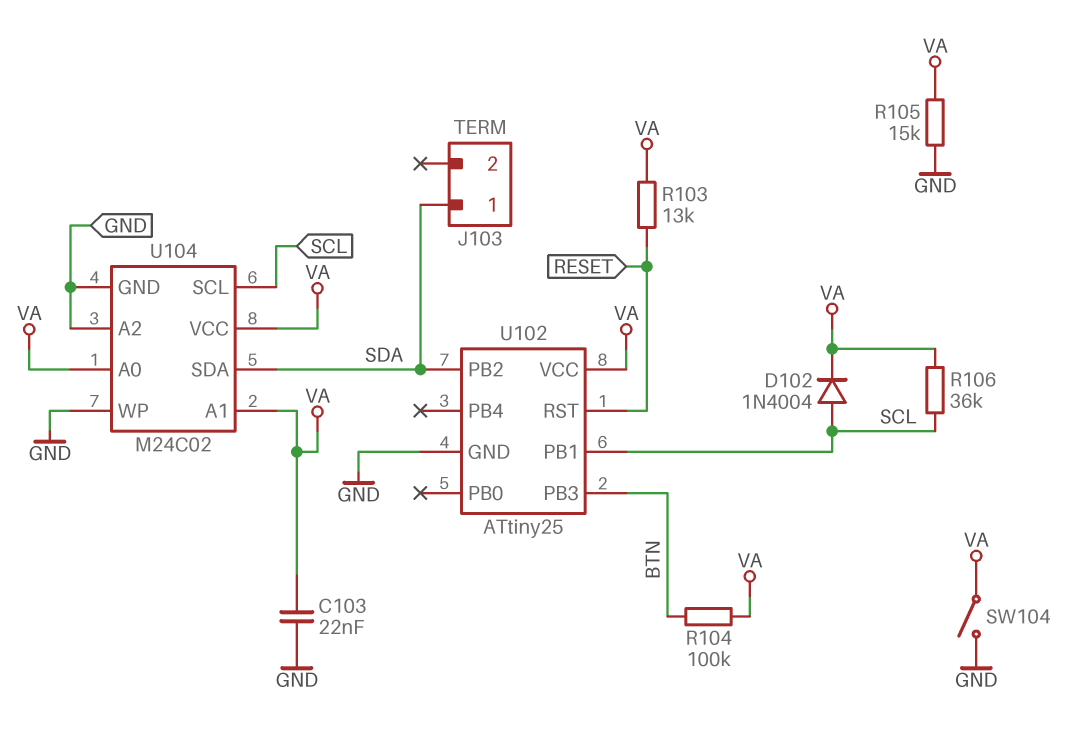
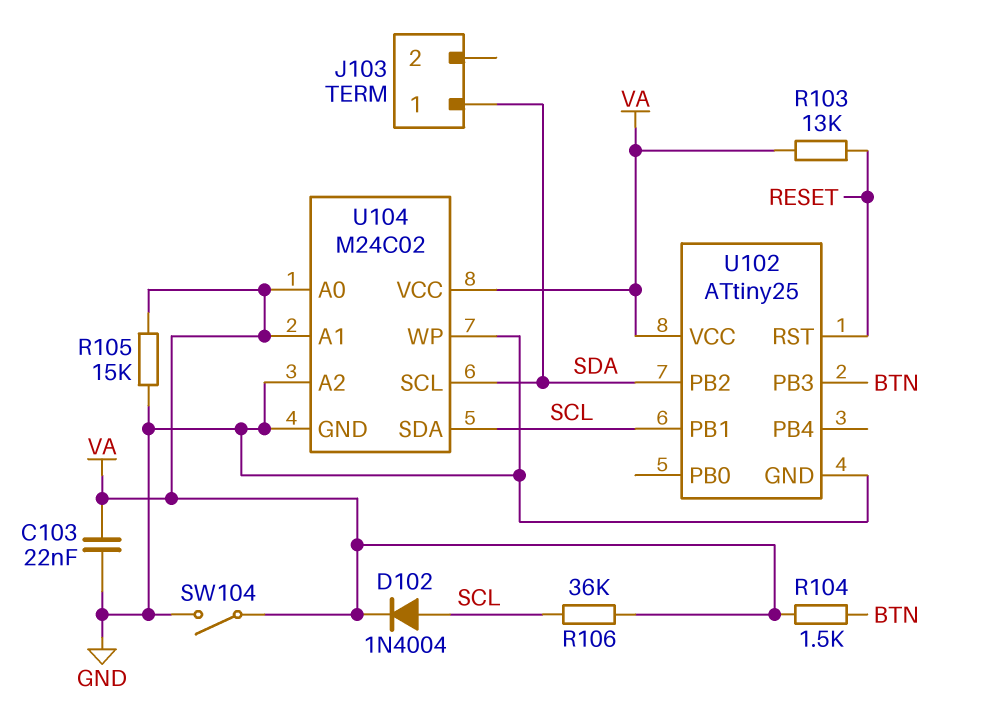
R104: 100k (BTN, VA) -> 1.5k (BTN, VA)
U104 pin SCL: SCL -> SDA
U104 pin SDA: SDA -> SCL

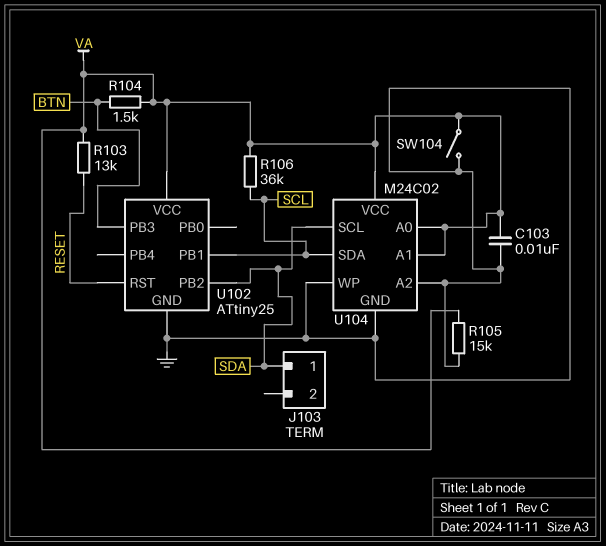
C103: 22nF (GND, VA) -> 10nF (GND, VA)
D102: diode 1N4004 (A SCL, K VA) -> none

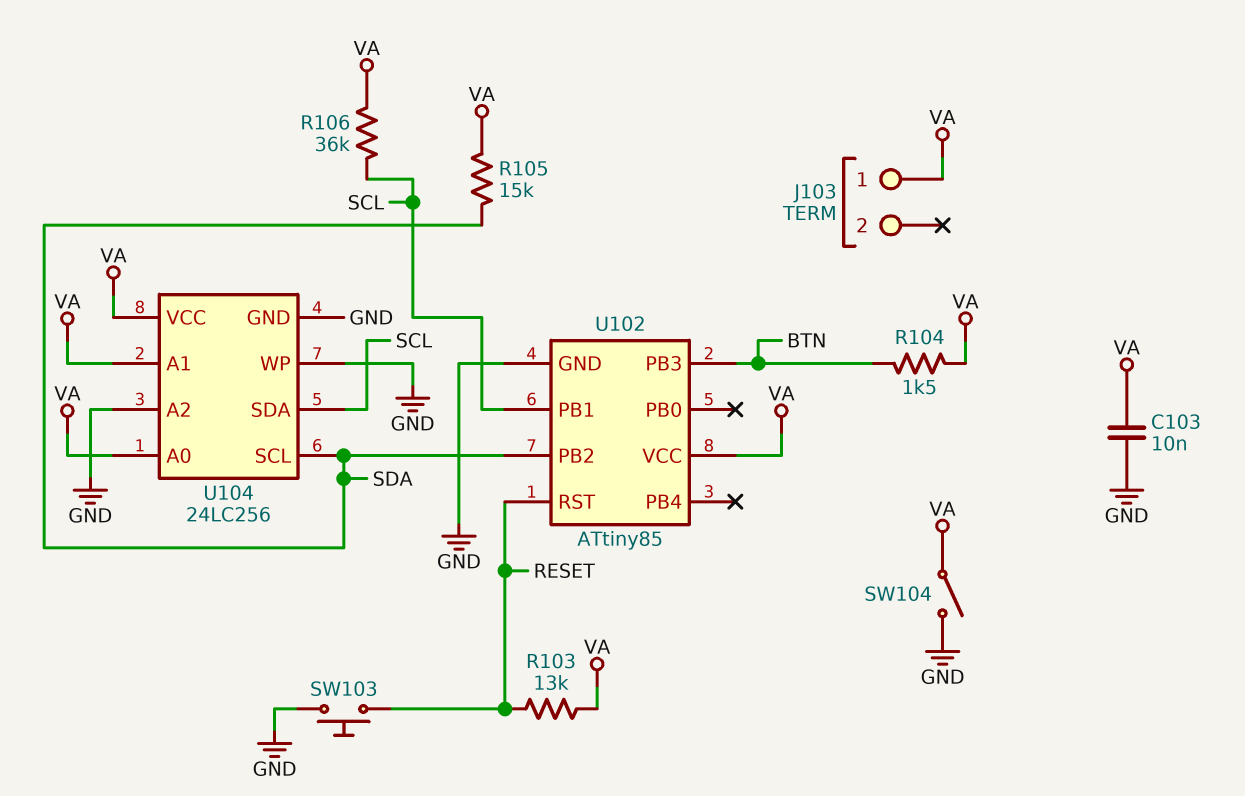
J103 pin 1: SDA -> VA
R105: 15k (GND, VA) -> 15k (SDA, VA)
SW103: none -> button (GND, RESET)
U102: ATtiny25 -> ATtiny85
U104: M24C02 -> 24LC256

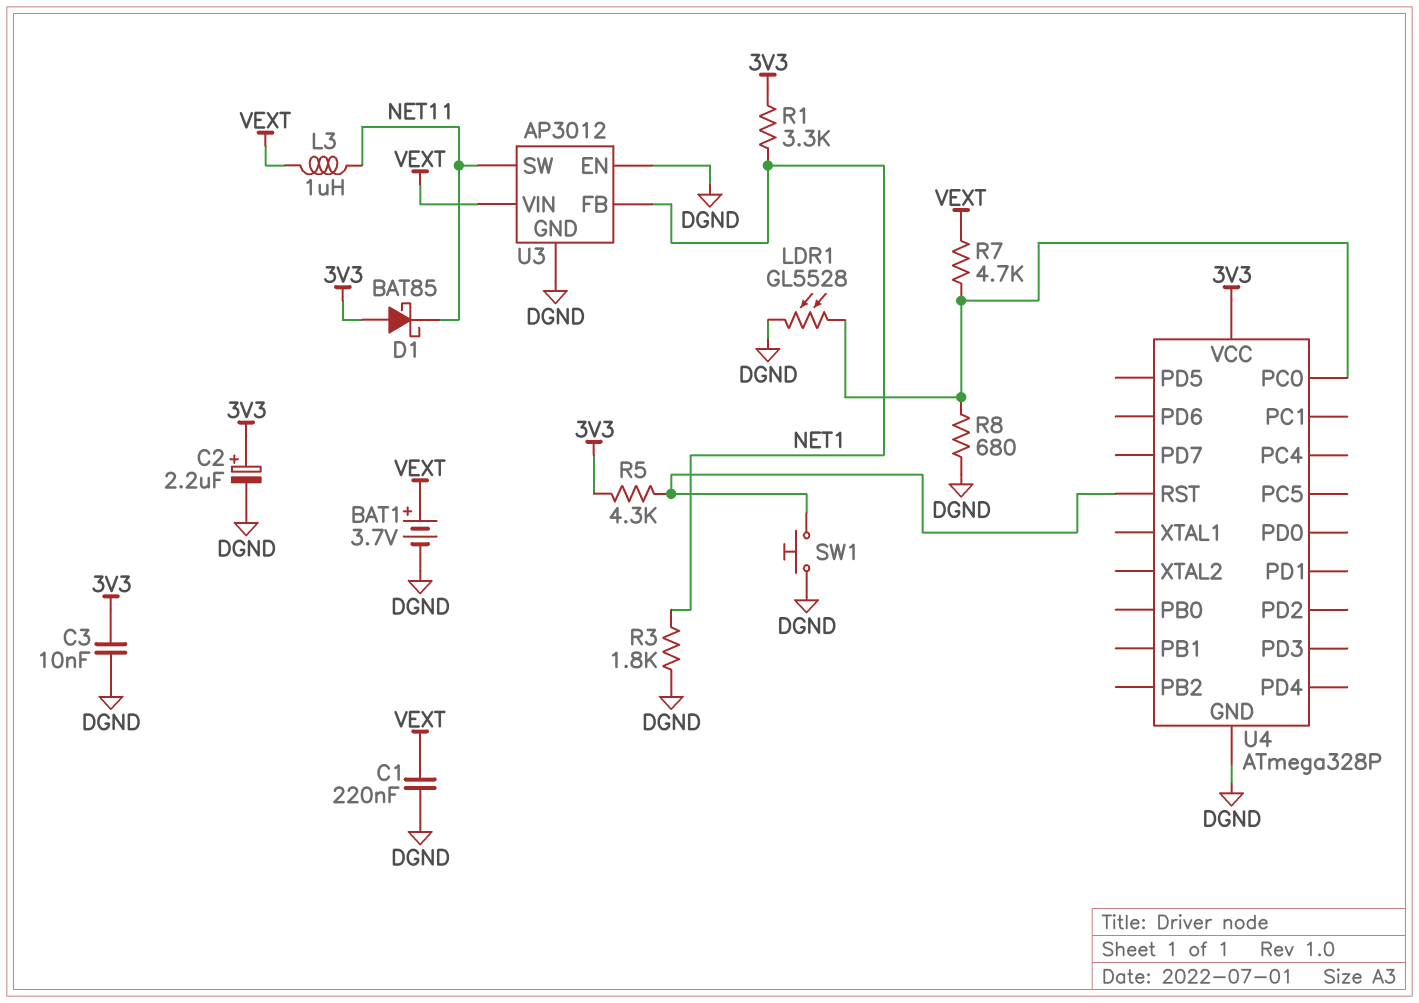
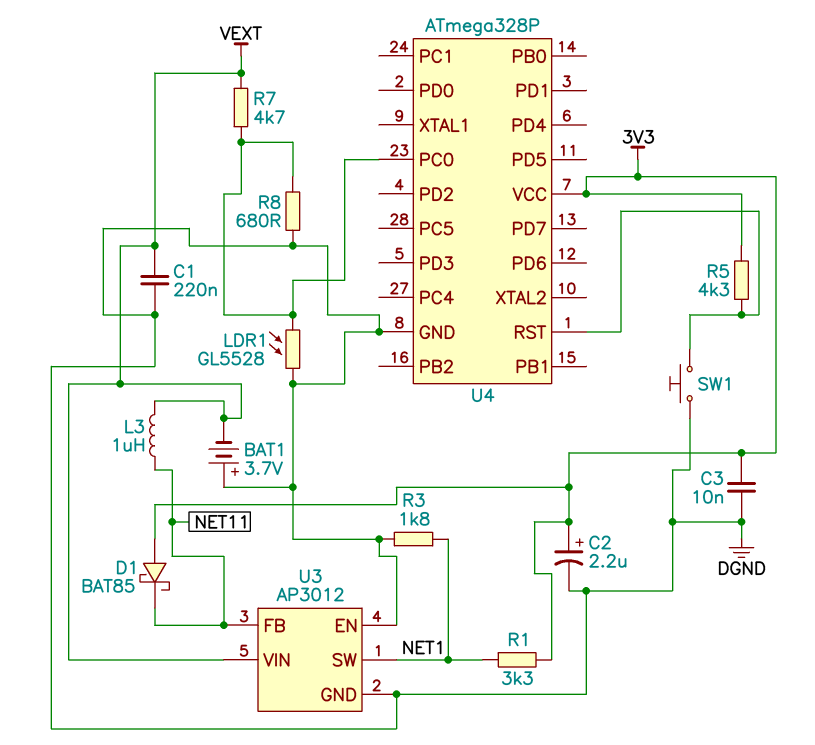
BAT1: 3.7V (plus VEXT, minus DGND) -> 3.7V (plus DGND, minus VEXT)
U3 pin FB: NET1 -> NET11
U3 pin SW: NET11 -> NET1

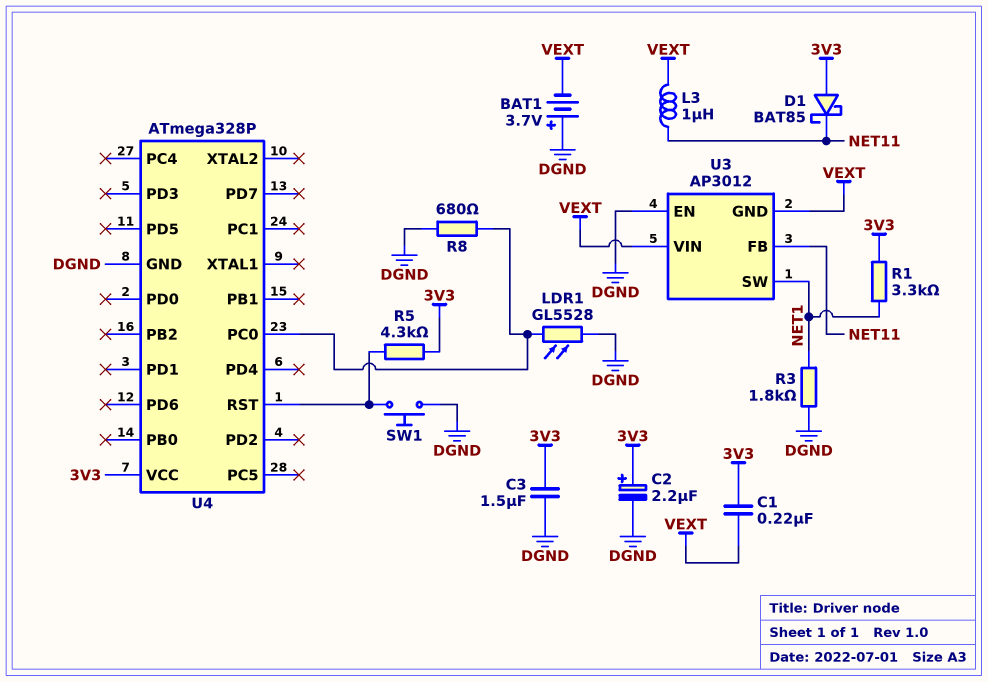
C1: 220nF (DGND, VEXT) -> 220nF (3V3, VEXT)
C3: 10nF (3V3, DGND) -> 1.5uF (3V3, DGND)
R7: 4.7k (U4/PC0, VEXT) -> none
U3 pin GND: DGND -> VEXT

☆ ☆ ☆ ☆ ☆ ☆ ☆

WORK REQUEST - Both the line containing "BAT1: 3.7V (plus" and the last line of the listing above belong in the copy, along with every line between them; retype them exactly and omit the pictures.

OUTPUT -
BAT1: 3.7V (plus VEXT, minus DGND) -> 3.7V (plus DGND, minus VEXT)
U3 pin FB: NET1 -> NET11
U3 pin SW: NET11 -> NET1

C1: 220nF (DGND, VEXT) -> 220nF (3V3, VEXT)
C3: 10nF (3V3, DGND) -> 1.5uF (3V3, DGND)
R7: 4.7k (U4/PC0, VEXT) -> none
U3 pin GND: DGND -> VEXT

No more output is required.